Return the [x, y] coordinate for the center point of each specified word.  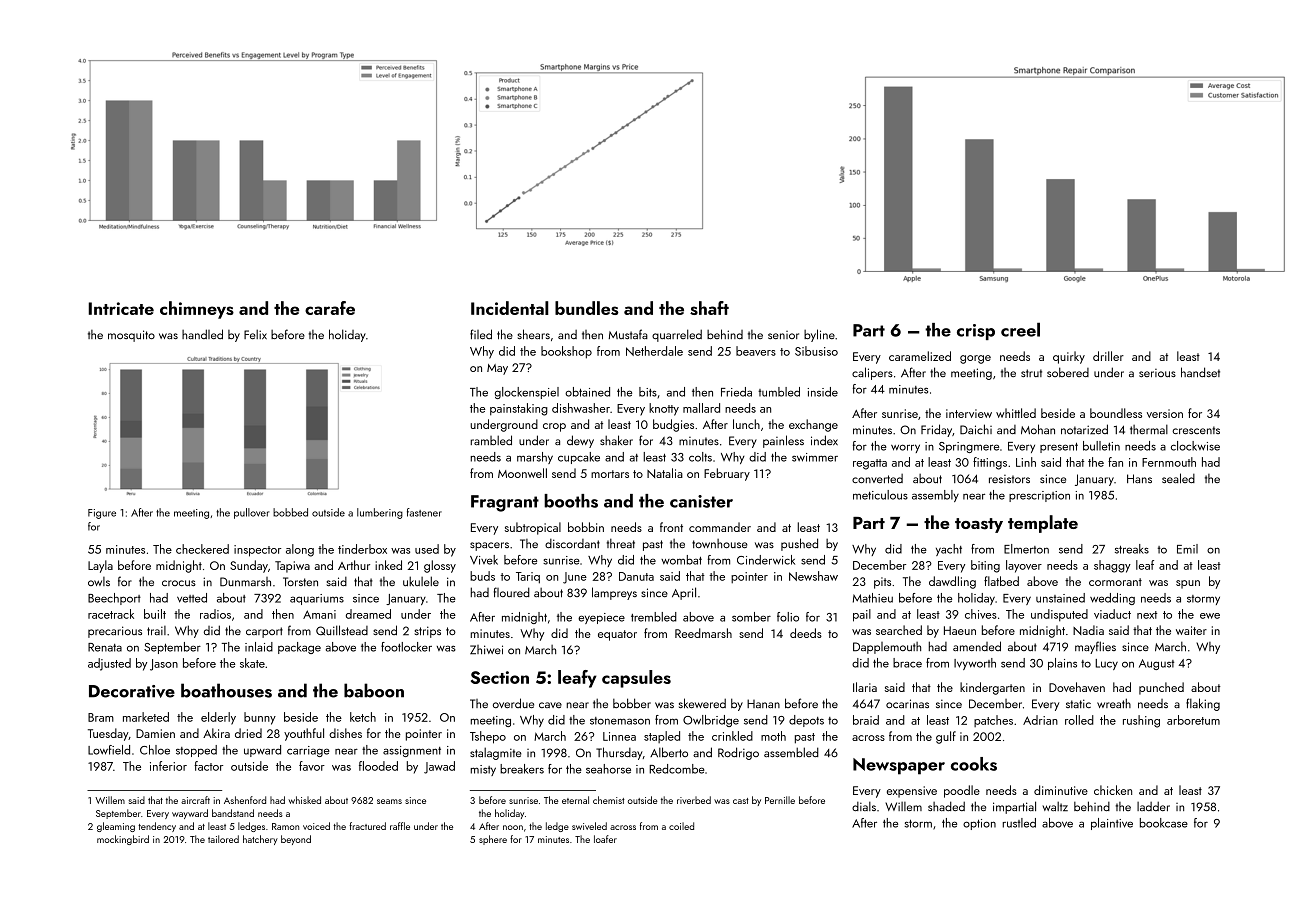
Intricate [121, 308]
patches [993, 721]
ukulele [421, 581]
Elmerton [1026, 549]
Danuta [636, 576]
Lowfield [109, 750]
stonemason [620, 721]
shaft [709, 308]
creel [1020, 329]
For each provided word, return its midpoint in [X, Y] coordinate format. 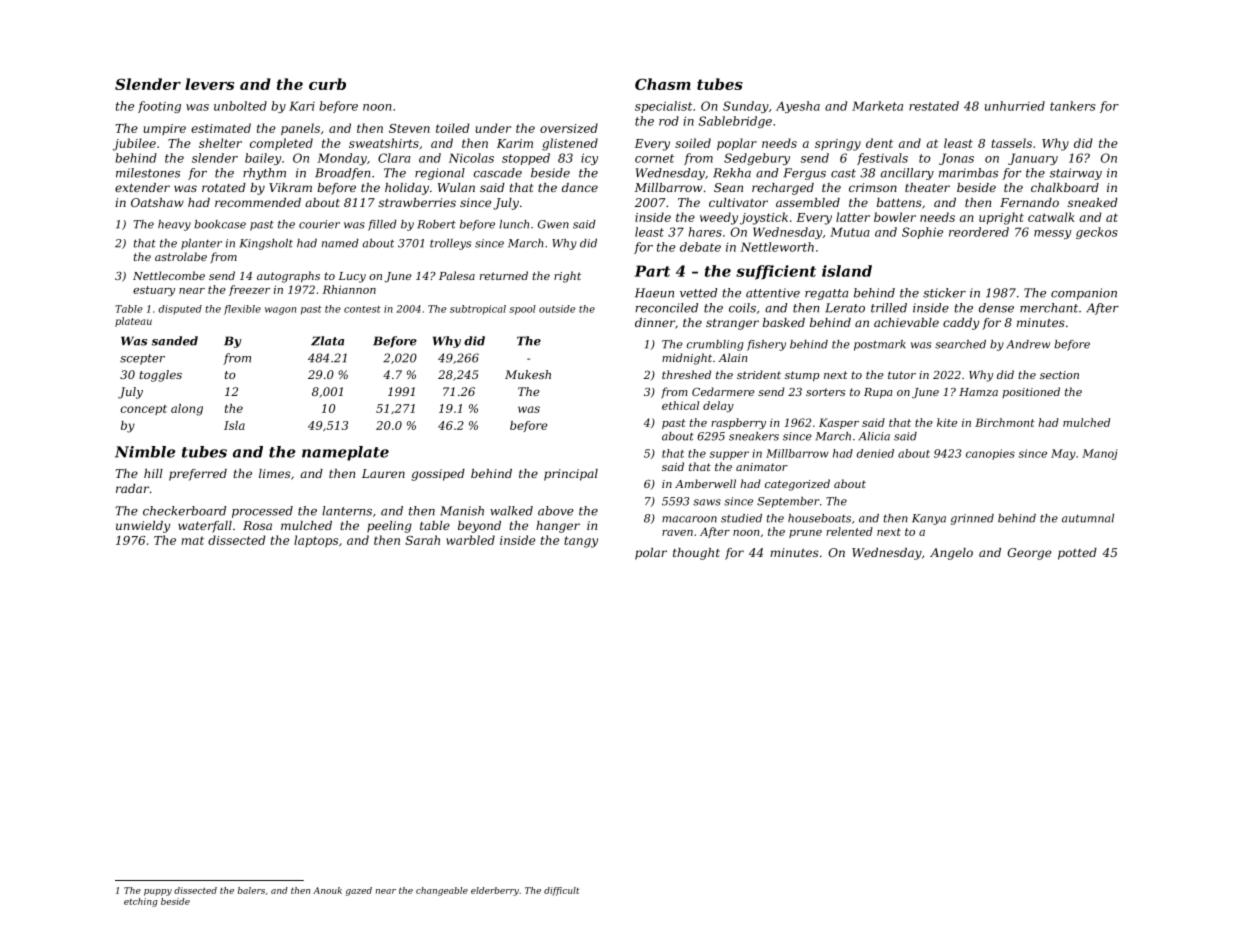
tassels [1011, 143]
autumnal [1088, 518]
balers [251, 890]
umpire [164, 129]
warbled [470, 540]
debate [700, 247]
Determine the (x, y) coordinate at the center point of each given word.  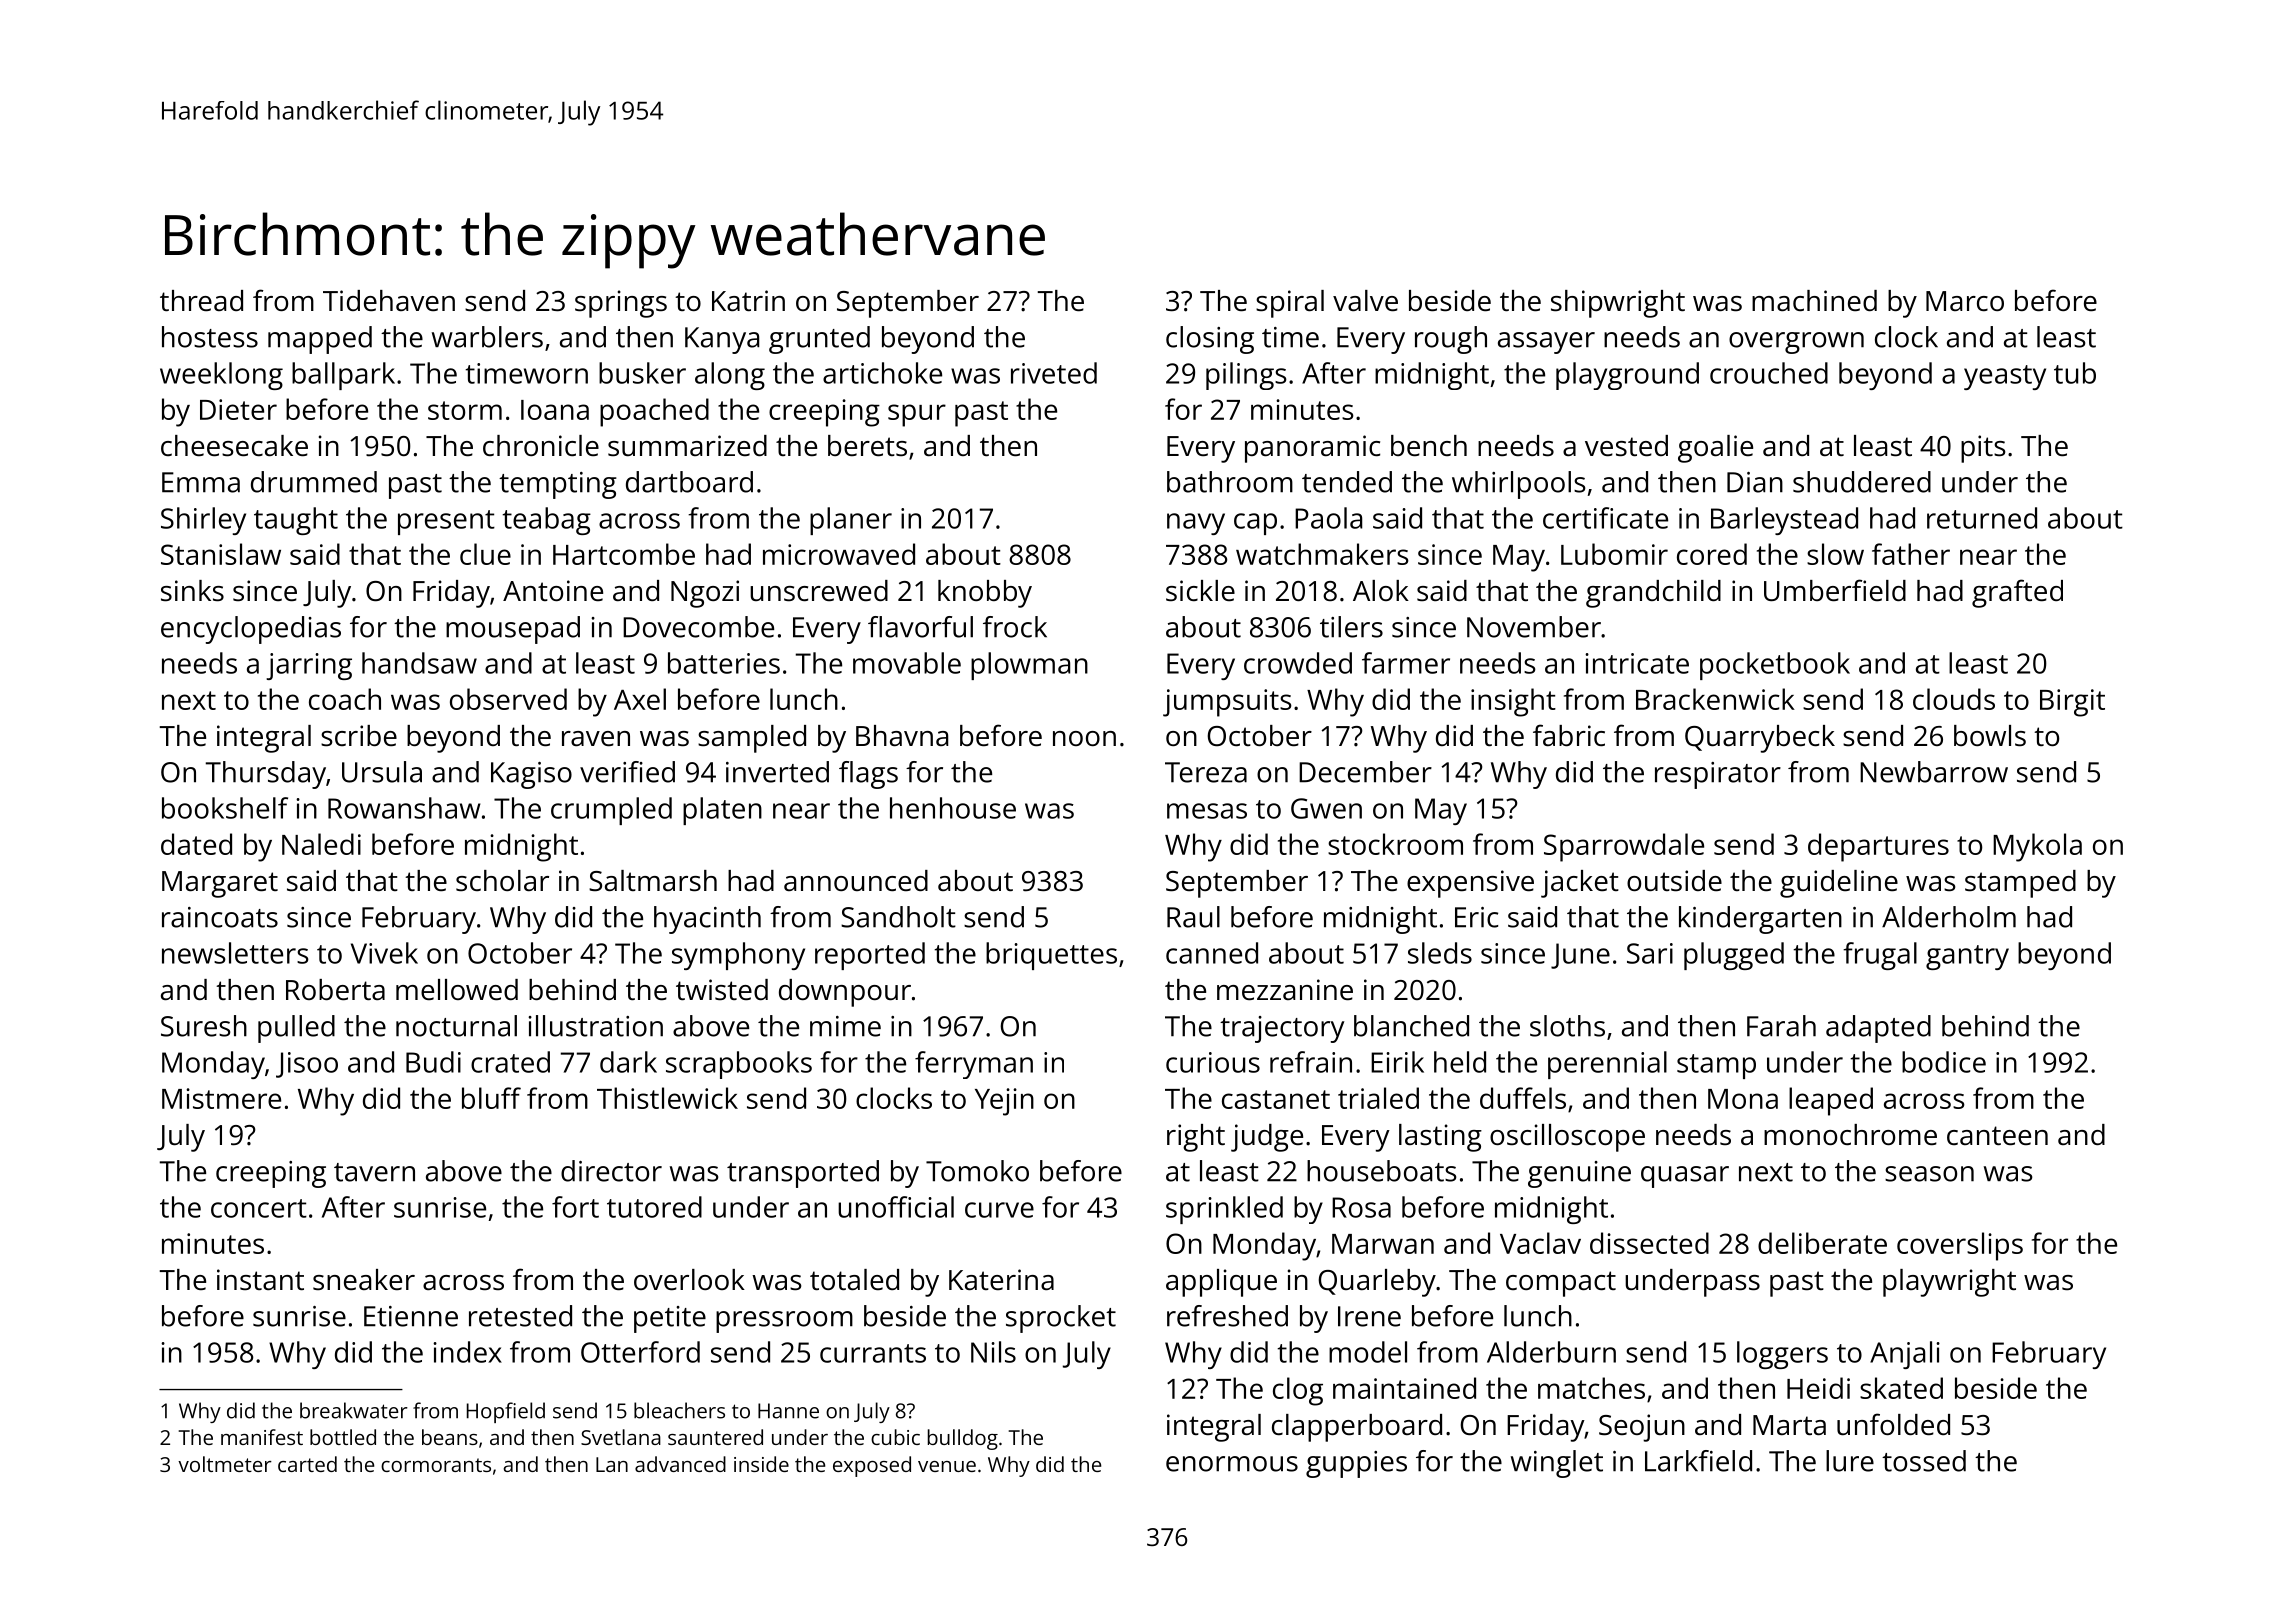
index (467, 1352)
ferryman (974, 1065)
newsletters (235, 953)
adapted (1878, 1029)
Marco (1965, 301)
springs (621, 304)
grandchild (1653, 594)
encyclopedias (251, 630)
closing (1210, 340)
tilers (1351, 627)
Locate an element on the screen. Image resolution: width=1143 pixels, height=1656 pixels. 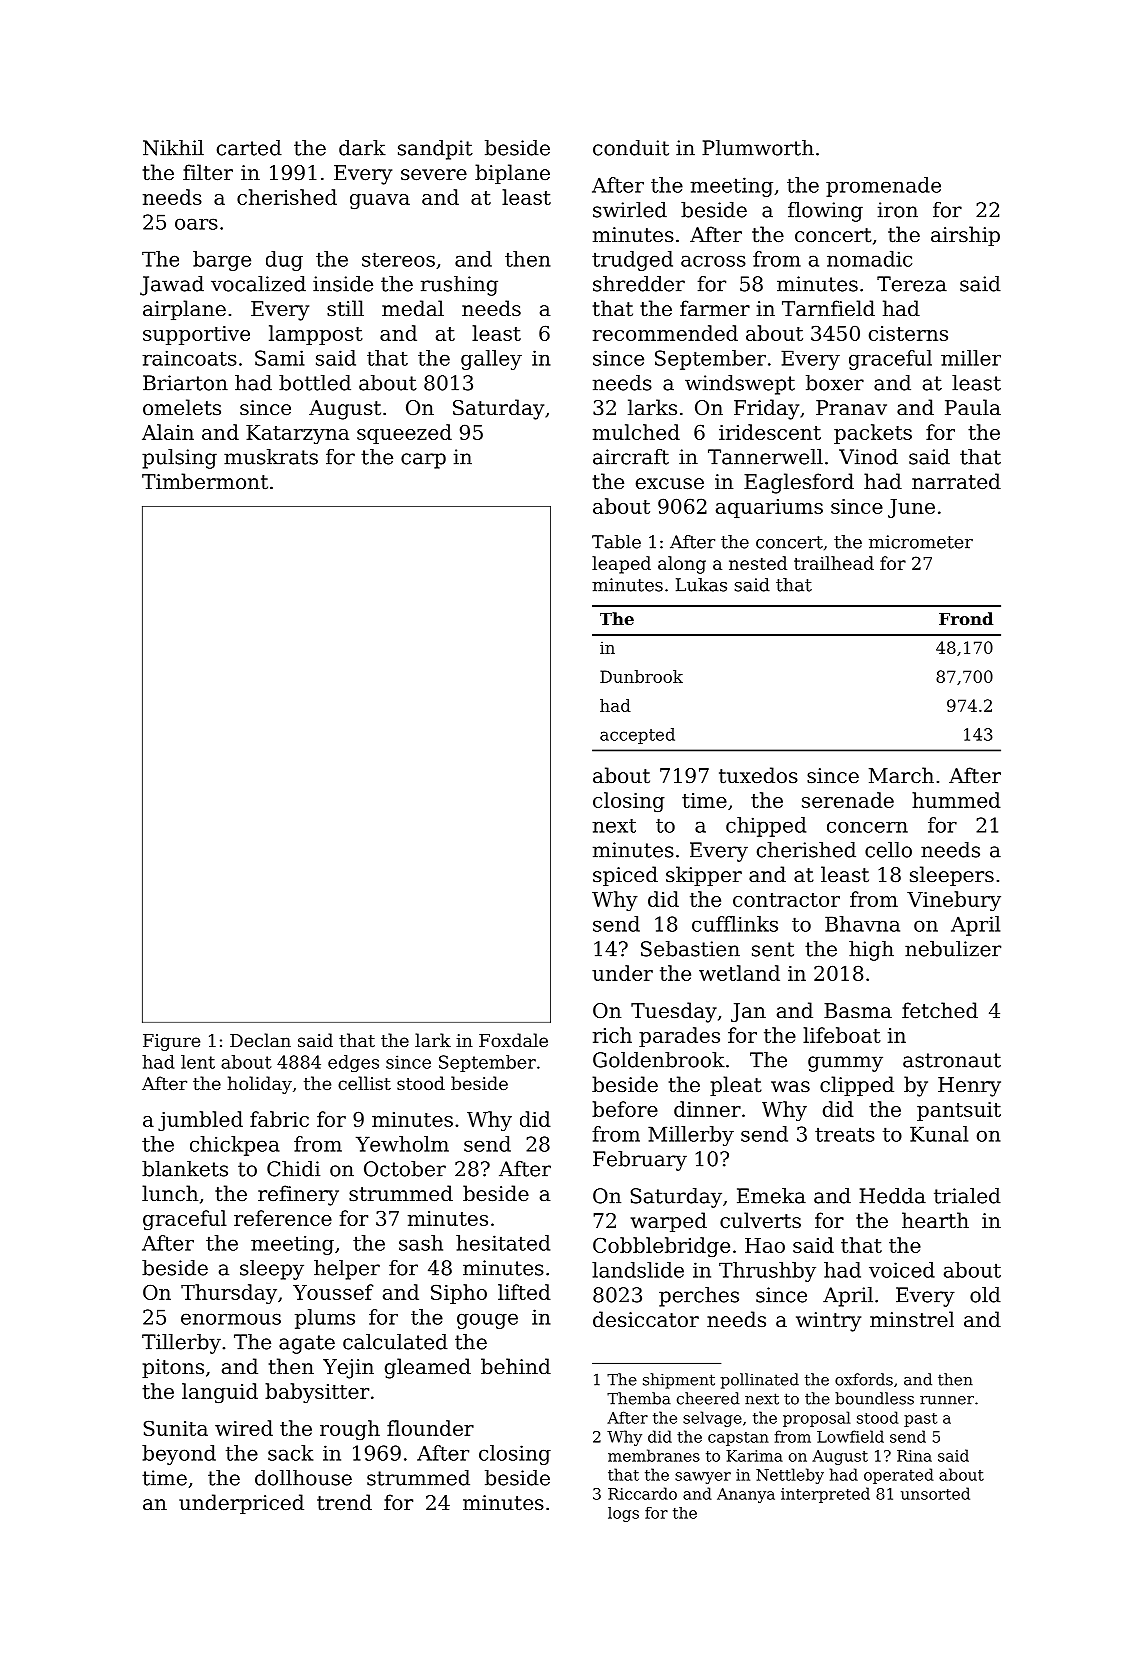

**EXERCISE OBJECTIVE**
Render every line of the material above as a Markdown table with the columns Row and Line, numbering the rows in order and skipping blank lines. Leave the pictures out.

**EXERCISE OUTPUT**
| Row | Line |
|---|---|
| 1 | Return the [x, y] coordinate for the center point of each specified word.   |
| 2 | Intricate [121, 308] |
| 3 | patches [993, 721] |
| 4 | ukulele [421, 581] |
| 5 | Elmerton [1026, 549] |
| 6 | Danuta [636, 576] |
| 7 | Lowfield [109, 750] |
| 8 | stonemason [620, 721] |
| 9 | shaft [709, 308] |
| 10 | creel [1020, 329] |
| 11 | For each provided word, return its midpoint in [X, Y] coordinate format.  |
| 12 | tassels [1011, 143] |
| 13 | autumnal [1088, 518] |
| 14 | balers [251, 890] |
| 15 | umpire [164, 129] |
| 16 | warbled [470, 540] |
| 17 | debate [700, 247] |
| 18 | Determine the (x, y) coordinate at the center point of each given word.   |
| 19 | index (467, 1352) |
| 20 | ferryman (974, 1065) |
| 21 | newsletters (235, 953) |
| 22 | adapted (1878, 1029) |
| 23 | Marco (1965, 301) |
| 24 | springs (621, 304) |
| 25 | grandchild (1653, 594) |
| 26 | encyclopedias (251, 630) |
| 27 | closing (1210, 340) |
| 28 | tilers (1351, 627) |
| 29 | Locate an element on the screen. Image resolution: width=1143 pixels, height=1656 pixels.  |